■ What you are asked to do ■
Would it be possible to copy exactly the lines from the one containing "D101: LED (A" to the end of the entries, including both and nothing else?

━━ Provided entries

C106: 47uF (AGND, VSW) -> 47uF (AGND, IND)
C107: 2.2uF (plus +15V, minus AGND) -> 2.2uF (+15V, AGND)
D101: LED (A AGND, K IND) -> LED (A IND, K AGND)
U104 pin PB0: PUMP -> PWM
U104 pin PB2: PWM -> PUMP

━━━━

■ Solution below ■
D101: LED (A AGND, K IND) -> LED (A IND, K AGND)
U104 pin PB0: PUMP -> PWM
U104 pin PB2: PWM -> PUMP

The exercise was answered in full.